• _PROBLEM DESCRIPTION_
Over all lines in the data below, count those holding "yellow" and give only the result.

(Scene change data)
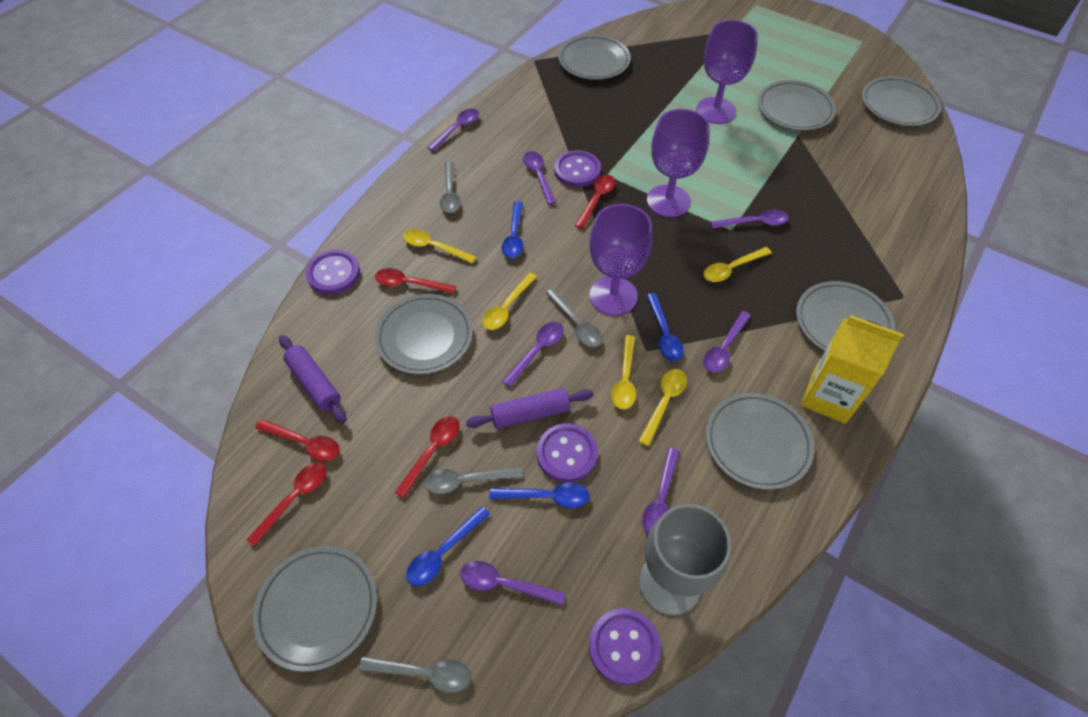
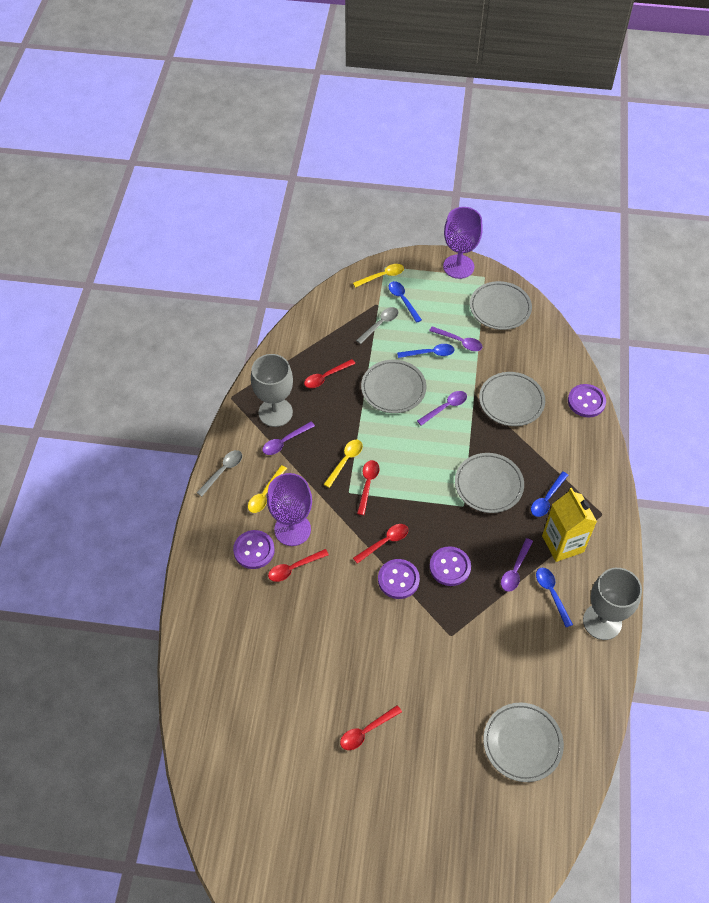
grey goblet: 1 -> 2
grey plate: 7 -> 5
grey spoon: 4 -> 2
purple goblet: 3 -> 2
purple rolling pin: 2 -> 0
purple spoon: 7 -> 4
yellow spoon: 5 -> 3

==

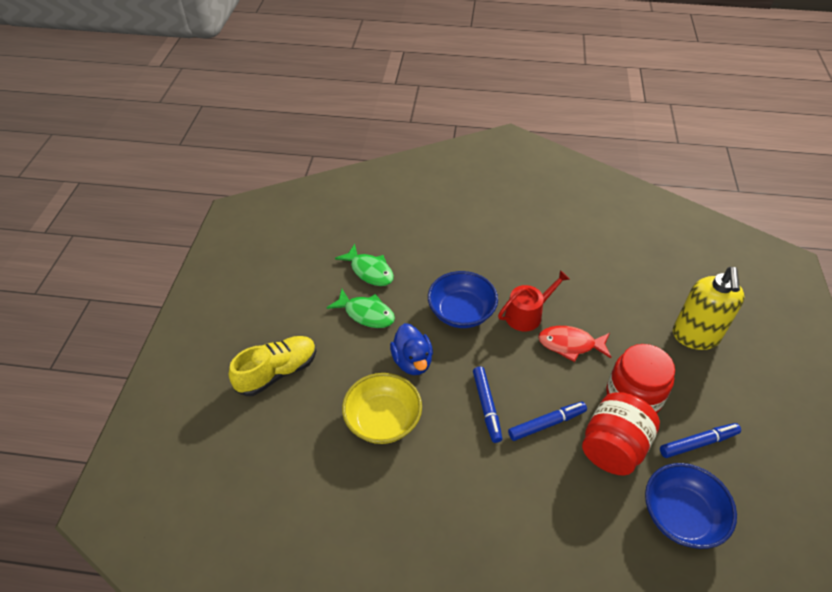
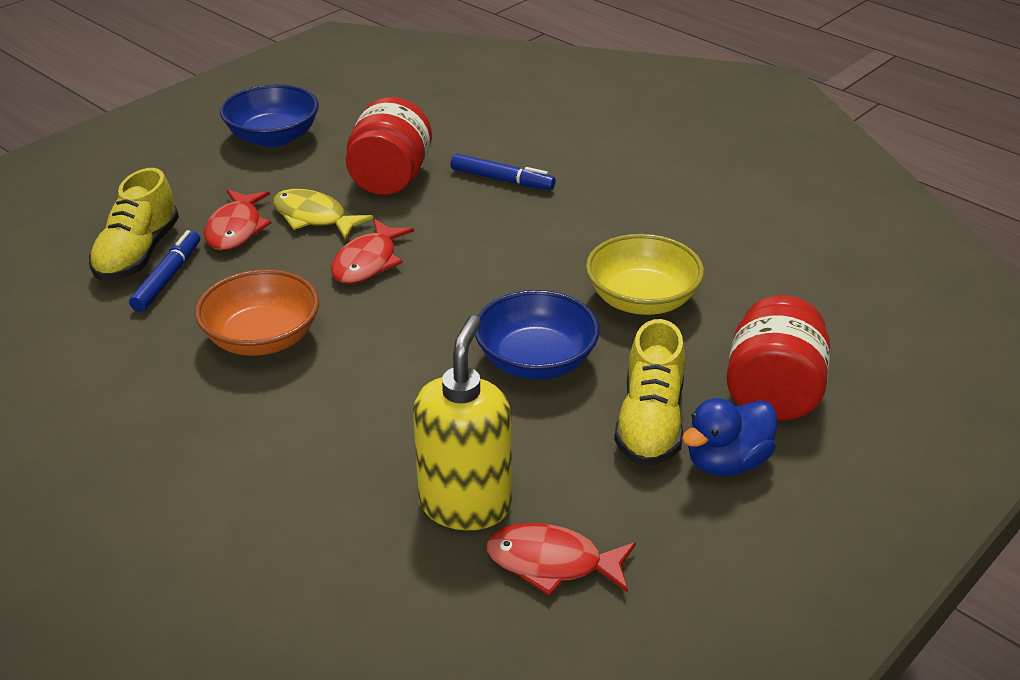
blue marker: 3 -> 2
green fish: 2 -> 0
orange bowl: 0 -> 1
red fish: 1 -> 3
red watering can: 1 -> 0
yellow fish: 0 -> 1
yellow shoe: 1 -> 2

--

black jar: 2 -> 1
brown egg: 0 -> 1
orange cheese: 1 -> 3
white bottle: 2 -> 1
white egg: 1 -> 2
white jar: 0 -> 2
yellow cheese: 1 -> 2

• _TASK RESULT_
4